## [Records]

==*==

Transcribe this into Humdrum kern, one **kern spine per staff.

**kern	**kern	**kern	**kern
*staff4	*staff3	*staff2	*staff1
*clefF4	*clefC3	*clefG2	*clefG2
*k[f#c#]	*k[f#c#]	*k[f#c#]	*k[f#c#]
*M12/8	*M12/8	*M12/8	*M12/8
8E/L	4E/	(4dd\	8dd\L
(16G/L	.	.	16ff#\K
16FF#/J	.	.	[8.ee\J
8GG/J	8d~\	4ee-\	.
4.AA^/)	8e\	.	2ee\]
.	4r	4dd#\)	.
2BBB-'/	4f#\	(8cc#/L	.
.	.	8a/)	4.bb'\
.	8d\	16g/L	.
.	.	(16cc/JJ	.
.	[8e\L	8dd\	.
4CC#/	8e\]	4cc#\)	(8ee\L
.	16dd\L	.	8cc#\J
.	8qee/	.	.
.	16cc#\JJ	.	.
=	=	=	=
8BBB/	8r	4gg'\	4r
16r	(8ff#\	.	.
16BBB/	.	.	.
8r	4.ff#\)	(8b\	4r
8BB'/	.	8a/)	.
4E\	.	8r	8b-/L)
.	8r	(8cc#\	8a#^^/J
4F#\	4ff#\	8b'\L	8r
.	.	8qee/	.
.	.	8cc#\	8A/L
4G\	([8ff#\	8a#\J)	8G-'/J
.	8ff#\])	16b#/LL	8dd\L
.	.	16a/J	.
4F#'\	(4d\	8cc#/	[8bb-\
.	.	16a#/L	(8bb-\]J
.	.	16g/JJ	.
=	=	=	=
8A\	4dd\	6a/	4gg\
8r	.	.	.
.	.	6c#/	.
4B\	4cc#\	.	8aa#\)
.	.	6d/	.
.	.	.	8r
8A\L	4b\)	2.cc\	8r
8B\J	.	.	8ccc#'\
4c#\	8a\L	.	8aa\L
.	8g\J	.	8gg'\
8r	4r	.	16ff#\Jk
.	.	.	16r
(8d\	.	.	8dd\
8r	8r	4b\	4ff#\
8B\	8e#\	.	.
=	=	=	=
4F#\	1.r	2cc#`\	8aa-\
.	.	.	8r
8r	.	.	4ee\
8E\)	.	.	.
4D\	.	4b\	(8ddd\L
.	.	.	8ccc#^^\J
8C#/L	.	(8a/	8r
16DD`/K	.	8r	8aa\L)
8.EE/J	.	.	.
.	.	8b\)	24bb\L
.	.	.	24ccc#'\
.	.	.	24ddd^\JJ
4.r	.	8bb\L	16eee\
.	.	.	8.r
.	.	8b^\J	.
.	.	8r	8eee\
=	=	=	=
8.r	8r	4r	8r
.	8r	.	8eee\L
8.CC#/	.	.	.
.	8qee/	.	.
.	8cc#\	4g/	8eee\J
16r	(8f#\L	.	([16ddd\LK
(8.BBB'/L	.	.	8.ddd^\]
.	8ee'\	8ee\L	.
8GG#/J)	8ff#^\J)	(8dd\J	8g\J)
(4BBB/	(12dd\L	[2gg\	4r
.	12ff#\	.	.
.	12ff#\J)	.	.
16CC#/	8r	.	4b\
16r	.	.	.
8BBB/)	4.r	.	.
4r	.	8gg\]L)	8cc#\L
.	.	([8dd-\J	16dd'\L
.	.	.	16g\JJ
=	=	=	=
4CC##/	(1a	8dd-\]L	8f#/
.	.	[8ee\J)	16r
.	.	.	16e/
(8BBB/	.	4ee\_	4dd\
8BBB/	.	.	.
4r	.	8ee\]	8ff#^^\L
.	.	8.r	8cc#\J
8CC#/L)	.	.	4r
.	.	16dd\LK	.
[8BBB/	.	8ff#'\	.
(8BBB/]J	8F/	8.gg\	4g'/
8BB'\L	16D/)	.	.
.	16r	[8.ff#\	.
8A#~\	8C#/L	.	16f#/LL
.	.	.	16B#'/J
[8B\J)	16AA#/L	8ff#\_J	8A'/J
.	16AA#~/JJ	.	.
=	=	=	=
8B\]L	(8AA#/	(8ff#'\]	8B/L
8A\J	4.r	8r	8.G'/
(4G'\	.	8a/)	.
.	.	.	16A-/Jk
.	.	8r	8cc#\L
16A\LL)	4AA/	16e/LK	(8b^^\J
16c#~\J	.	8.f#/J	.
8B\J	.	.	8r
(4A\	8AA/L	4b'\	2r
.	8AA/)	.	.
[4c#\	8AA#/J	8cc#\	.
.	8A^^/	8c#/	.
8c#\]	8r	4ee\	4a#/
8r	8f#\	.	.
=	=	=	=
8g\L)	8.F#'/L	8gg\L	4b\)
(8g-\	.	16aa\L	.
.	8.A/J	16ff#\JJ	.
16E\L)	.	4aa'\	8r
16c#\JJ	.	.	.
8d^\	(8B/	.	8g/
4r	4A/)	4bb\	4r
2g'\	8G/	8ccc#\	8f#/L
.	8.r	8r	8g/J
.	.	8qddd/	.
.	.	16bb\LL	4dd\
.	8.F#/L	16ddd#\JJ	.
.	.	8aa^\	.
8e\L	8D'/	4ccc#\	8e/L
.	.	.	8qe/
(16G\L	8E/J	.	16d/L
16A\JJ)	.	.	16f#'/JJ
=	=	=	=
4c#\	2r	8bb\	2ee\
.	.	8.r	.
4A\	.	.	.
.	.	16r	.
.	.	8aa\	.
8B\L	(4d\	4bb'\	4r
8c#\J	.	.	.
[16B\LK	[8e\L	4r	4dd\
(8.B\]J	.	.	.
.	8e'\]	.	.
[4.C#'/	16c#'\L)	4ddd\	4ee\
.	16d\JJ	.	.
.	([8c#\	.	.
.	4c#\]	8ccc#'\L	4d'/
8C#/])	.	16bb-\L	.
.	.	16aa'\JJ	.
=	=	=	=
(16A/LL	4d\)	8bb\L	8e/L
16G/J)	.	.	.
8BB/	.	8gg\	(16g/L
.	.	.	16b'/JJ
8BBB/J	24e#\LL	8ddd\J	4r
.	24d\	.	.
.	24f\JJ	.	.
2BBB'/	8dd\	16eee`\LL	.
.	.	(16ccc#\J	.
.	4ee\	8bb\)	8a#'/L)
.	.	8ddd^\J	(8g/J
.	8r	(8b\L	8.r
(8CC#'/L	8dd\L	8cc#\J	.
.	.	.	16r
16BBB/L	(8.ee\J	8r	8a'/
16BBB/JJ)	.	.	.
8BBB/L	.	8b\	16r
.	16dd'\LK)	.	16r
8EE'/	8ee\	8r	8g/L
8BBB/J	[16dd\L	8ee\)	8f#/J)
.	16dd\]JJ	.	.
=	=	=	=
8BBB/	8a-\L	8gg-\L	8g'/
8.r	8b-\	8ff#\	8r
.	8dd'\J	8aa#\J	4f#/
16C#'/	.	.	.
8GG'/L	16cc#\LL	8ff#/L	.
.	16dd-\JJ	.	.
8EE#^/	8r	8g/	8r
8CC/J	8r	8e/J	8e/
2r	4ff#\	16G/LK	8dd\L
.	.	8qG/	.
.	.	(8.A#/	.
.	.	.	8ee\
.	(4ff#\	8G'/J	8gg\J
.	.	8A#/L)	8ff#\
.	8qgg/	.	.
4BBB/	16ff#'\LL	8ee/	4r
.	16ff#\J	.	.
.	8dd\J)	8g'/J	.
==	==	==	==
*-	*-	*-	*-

==*==

## [Exercise task]
Please pick out each line in the items above that contains the string "kern", and copy those lines.

## [Task solution]
Transcribe this into Humdrum kern, one **kern spine per staff.
**kern	**kern	**kern	**kern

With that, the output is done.